[Opening Supplied material section]
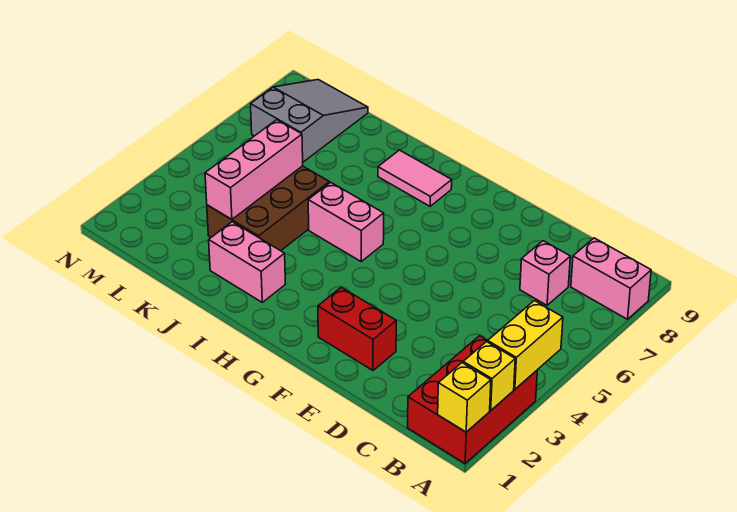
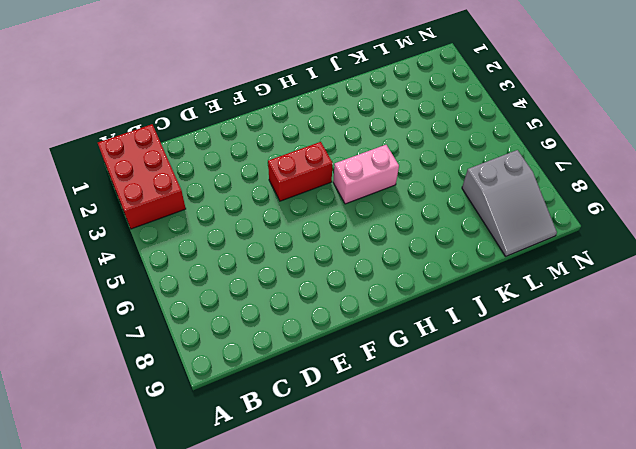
red brick F4:G4 level 1 -> red brick E2:F2 level 1
none -> pink brick A8:B8 level 1
none -> pink brick C7 level 1
none -> pink tile H8:I8 level 1

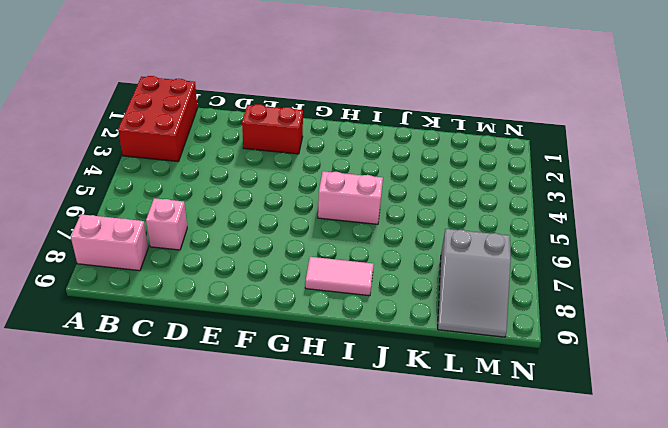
none -> pink brick I2:J2 level 1
none -> brown brick J3:K5 level 1
none -> yellow brick A1 level 2

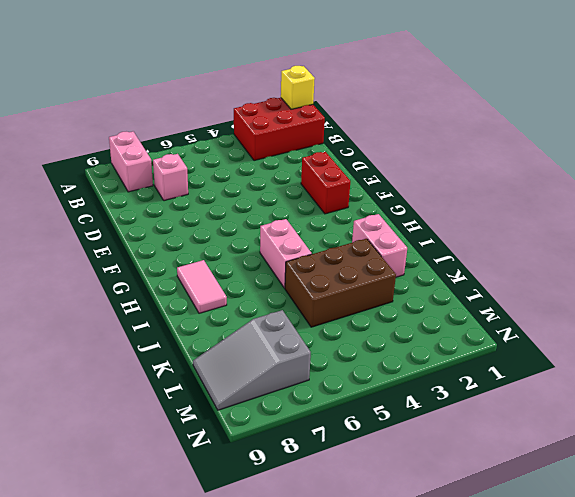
none -> yellow brick A2 level 2
none -> yellow brick A3:A4 level 2
none -> pink brick K3:K5 level 2

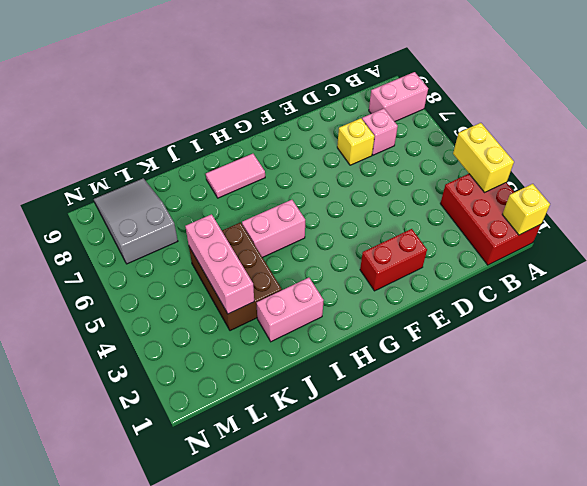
yellow brick D7 level 1 -> yellow brick A2 level 2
[Closing Supplied material section]
Where a line contains the word "none", copy that line from the listing above.

none -> pink brick A8:B8 level 1
none -> pink brick C7 level 1
none -> pink tile H8:I8 level 1
none -> pink brick I2:J2 level 1
none -> brown brick J3:K5 level 1
none -> yellow brick A1 level 2
none -> yellow brick A2 level 2
none -> yellow brick A3:A4 level 2
none -> pink brick K3:K5 level 2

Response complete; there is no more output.